### About this task
Go through the entries below and copy each line that holds the word "bear".

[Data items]
--- START ---

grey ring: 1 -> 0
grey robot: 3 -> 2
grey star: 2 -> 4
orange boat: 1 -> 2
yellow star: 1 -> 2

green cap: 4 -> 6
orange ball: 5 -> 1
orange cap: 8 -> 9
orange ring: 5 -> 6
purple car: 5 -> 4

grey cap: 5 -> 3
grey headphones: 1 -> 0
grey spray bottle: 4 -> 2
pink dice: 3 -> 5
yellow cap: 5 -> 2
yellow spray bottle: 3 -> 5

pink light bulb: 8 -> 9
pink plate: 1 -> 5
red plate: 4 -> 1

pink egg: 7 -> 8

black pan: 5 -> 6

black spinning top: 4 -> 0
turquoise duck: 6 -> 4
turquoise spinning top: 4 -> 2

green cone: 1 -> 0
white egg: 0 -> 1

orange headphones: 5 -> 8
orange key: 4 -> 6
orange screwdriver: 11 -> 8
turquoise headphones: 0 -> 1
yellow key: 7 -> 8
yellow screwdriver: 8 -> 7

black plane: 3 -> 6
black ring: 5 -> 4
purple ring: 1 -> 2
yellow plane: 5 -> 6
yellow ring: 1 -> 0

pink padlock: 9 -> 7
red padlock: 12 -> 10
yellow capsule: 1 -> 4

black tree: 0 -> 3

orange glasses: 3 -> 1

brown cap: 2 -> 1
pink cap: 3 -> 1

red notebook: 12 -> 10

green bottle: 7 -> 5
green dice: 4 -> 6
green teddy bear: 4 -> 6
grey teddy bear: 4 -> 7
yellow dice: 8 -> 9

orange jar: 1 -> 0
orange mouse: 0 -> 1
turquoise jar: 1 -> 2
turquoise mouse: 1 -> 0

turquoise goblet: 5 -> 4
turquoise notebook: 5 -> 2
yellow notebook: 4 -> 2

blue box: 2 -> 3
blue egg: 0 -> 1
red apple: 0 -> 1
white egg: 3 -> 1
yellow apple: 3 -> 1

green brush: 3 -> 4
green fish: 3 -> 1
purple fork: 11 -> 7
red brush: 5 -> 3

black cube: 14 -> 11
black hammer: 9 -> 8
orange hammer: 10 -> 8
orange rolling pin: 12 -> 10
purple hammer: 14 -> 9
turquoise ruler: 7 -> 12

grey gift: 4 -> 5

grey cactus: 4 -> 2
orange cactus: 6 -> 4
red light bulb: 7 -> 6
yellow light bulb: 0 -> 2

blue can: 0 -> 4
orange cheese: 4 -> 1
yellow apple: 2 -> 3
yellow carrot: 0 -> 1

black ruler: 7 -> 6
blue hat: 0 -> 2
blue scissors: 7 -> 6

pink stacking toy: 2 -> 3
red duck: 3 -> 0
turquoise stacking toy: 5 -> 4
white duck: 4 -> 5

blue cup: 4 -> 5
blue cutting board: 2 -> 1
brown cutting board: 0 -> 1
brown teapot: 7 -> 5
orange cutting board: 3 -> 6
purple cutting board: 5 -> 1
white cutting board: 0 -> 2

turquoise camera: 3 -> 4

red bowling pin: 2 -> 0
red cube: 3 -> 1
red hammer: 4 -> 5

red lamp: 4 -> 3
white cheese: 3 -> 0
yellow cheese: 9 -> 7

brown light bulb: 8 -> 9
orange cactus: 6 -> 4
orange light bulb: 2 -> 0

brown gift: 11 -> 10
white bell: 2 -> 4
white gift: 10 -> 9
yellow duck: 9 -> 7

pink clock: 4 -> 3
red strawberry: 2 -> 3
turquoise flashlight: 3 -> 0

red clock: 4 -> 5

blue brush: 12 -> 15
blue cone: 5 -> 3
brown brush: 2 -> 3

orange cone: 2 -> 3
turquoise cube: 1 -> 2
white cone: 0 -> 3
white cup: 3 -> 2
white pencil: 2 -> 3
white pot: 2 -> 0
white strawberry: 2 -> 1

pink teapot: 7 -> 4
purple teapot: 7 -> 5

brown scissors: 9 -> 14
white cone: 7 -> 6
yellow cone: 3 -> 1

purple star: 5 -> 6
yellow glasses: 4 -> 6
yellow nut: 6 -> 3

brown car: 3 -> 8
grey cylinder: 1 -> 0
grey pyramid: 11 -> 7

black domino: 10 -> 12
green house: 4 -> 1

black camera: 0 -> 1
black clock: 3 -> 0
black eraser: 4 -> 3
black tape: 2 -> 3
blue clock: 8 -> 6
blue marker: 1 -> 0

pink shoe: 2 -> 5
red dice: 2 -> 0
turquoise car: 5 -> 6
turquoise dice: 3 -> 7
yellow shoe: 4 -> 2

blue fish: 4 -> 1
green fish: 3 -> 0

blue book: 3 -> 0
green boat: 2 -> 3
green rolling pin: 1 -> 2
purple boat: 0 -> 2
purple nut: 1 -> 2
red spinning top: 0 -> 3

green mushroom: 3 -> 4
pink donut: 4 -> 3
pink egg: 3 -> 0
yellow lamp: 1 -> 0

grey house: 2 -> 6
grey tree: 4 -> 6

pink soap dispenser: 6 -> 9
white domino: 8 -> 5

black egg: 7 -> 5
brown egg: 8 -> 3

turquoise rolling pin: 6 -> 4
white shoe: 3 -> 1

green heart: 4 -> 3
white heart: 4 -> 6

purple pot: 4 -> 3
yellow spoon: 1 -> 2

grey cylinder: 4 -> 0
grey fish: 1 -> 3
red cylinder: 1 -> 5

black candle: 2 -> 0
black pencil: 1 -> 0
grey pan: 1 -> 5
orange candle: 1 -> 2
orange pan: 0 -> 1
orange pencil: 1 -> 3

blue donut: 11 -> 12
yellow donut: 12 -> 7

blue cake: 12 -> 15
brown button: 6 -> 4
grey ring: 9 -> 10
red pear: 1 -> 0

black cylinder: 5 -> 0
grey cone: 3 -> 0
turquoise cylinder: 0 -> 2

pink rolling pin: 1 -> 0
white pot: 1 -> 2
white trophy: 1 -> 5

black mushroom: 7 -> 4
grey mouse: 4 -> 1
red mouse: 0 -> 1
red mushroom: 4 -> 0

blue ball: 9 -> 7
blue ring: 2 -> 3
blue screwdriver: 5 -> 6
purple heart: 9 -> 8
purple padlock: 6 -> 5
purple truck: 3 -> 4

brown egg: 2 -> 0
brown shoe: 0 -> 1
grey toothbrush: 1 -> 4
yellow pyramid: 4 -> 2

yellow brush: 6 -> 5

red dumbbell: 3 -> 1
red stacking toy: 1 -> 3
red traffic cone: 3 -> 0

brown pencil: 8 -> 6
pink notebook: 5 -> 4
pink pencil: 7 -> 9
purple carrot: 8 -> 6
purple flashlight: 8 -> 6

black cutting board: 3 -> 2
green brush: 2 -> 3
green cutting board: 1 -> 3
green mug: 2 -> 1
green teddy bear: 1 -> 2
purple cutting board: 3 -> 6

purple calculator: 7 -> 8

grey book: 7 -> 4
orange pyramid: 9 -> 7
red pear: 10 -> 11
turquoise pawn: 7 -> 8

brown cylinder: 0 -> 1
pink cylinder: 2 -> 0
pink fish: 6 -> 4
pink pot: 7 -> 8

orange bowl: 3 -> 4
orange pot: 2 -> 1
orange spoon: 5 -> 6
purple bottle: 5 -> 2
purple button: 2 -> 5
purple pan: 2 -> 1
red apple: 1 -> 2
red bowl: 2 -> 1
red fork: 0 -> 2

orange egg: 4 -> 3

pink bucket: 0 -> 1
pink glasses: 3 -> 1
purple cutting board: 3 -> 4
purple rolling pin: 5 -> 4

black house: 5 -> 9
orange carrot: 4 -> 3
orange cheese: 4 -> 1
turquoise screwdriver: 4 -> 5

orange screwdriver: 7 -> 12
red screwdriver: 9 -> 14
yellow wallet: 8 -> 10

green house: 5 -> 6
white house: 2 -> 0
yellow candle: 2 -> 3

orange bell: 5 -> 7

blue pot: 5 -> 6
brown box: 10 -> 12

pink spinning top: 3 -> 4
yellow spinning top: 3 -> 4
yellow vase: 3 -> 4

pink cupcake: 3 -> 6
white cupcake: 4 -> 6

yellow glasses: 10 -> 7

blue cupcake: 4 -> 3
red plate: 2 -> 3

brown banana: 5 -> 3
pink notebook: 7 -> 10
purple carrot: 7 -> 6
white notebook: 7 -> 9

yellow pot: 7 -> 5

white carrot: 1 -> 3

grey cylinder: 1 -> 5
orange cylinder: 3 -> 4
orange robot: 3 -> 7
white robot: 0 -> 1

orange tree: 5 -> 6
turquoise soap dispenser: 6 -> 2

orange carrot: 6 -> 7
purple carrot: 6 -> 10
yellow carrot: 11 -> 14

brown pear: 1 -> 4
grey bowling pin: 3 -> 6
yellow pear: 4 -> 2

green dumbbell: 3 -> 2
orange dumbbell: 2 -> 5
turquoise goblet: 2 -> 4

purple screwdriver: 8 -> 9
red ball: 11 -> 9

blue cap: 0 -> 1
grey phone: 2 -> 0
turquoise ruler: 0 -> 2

--- END ---

### Answer to the problem
green teddy bear: 4 -> 6
grey teddy bear: 4 -> 7
green teddy bear: 1 -> 2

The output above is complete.